• Source material:
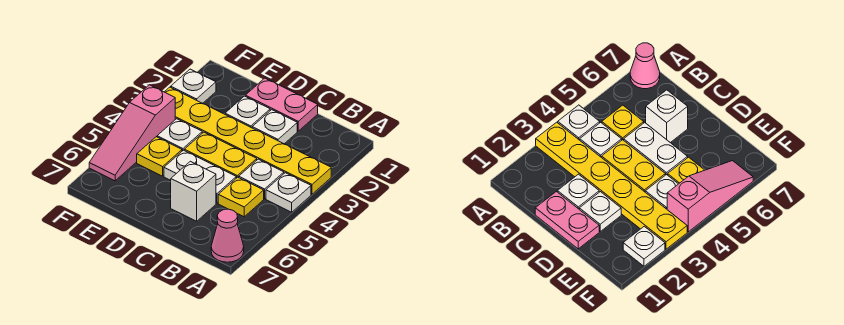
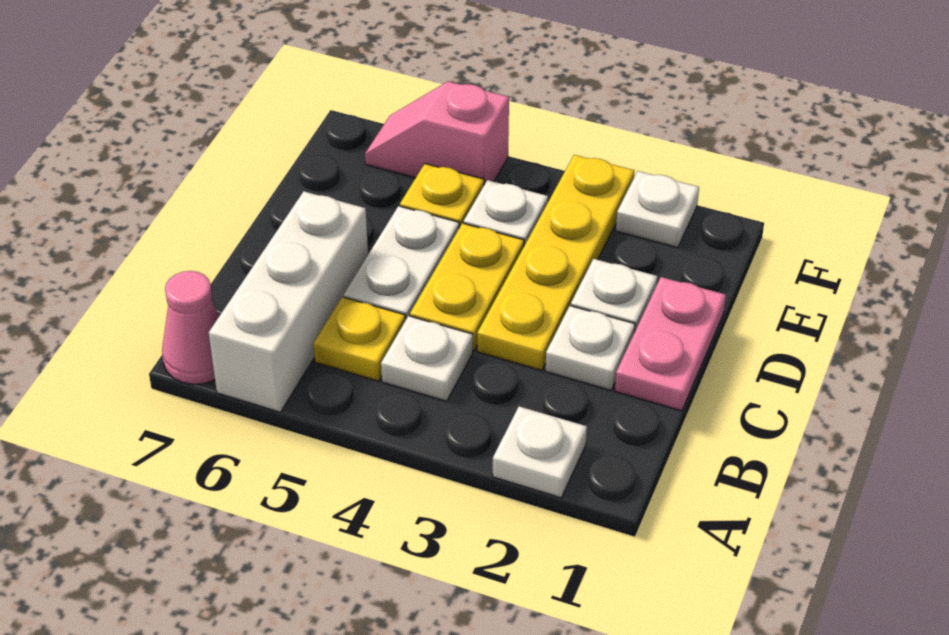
yellow plate A3:F3 level 1 -> yellow plate C3:F3 level 1
white plate A4 level 1 -> white plate A2 level 1
white brick C6 level 1 -> white brick A6:C6 level 1
pink slope F4:F6 level 1 top 4 -> pink slope F5:F6 level 1 top 5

• Task description:
Copy out every line of the listing that includes the string "plate".

• Written response:
yellow plate A3:F3 level 1 -> yellow plate C3:F3 level 1
white plate A4 level 1 -> white plate A2 level 1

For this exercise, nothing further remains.